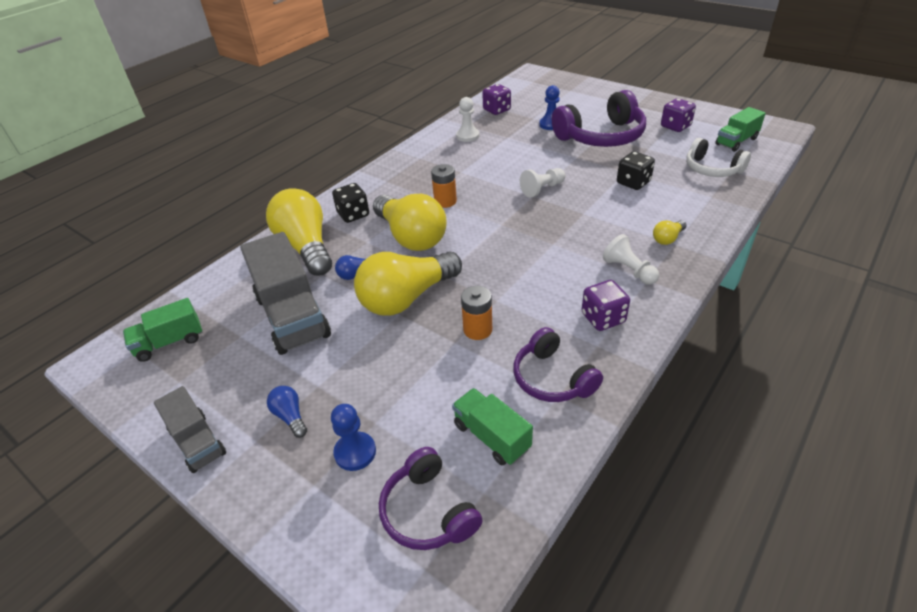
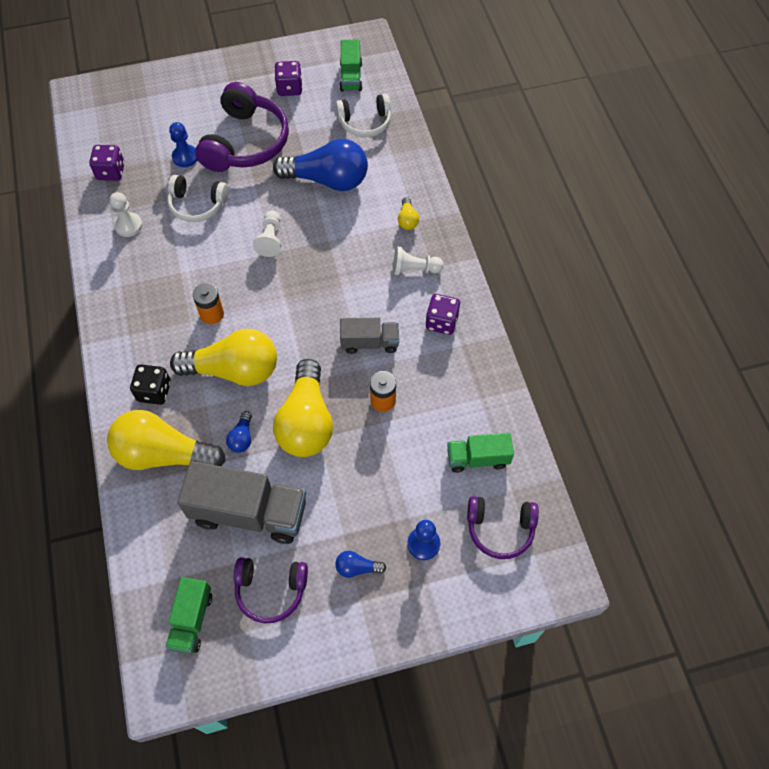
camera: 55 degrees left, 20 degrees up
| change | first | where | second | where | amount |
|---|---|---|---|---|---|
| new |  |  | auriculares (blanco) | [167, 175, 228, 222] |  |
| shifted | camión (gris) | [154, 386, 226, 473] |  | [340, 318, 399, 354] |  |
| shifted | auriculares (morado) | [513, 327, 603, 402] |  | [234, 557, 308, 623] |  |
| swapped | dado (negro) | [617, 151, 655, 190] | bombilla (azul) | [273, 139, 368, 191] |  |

+--

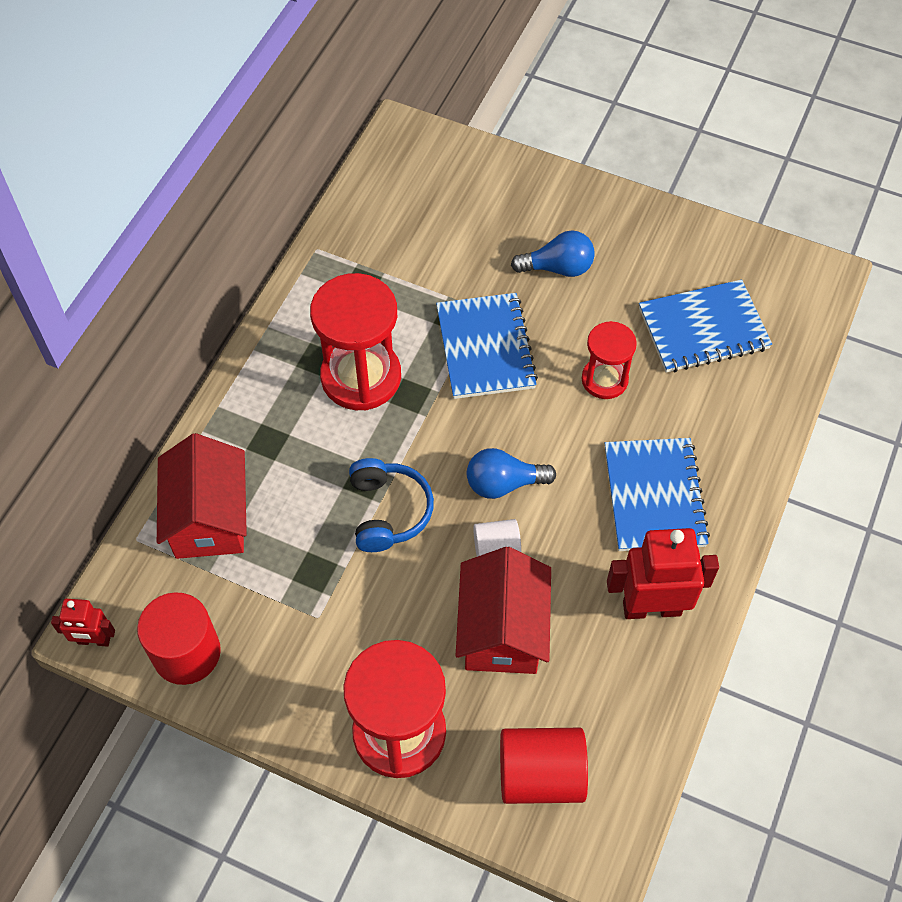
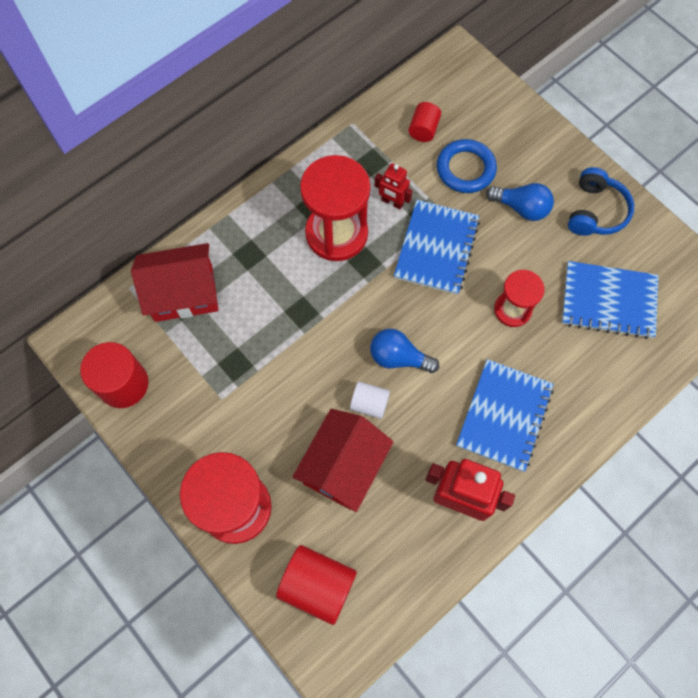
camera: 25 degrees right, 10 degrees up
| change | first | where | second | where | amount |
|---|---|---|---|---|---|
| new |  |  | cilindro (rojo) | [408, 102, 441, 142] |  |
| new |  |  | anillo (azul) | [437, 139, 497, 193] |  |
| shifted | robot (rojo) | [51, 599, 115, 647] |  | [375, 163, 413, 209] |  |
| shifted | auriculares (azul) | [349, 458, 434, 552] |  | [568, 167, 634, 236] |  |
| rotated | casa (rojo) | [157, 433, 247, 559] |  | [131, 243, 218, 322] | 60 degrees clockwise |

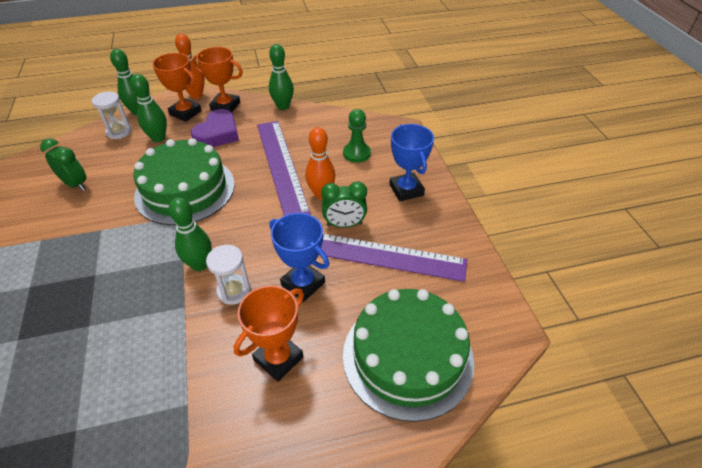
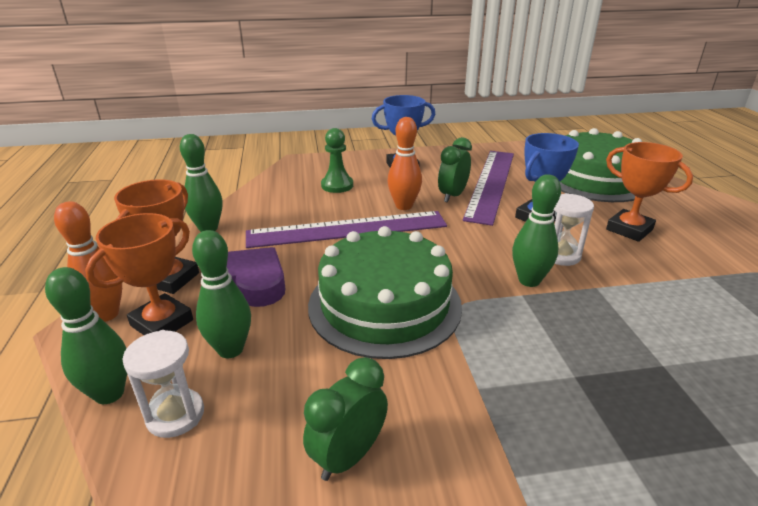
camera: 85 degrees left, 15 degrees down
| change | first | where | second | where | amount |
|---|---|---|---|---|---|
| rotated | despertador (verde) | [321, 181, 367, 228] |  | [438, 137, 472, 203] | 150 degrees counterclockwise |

+--

▶ **INSTRUCTIONS FOR THE TASK**: Print, word for word, the lines above that run from the line containing "cilindro (rojo) |" to the line containing "degrees counterclockwise |", both included. Keep the pictures out.

▶ **YOUR RESPONSE**:
| new |  |  | cilindro (rojo) | [408, 102, 441, 142] |  |
| new |  |  | anillo (azul) | [437, 139, 497, 193] |  |
| shifted | robot (rojo) | [51, 599, 115, 647] |  | [375, 163, 413, 209] |  |
| shifted | auriculares (azul) | [349, 458, 434, 552] |  | [568, 167, 634, 236] |  |
| rotated | casa (rojo) | [157, 433, 247, 559] |  | [131, 243, 218, 322] | 60 degrees clockwise |

camera: 85 degrees left, 15 degrees down
| change | first | where | second | where | amount |
|---|---|---|---|---|---|
| rotated | despertador (verde) | [321, 181, 367, 228] |  | [438, 137, 472, 203] | 150 degrees counterclockwise |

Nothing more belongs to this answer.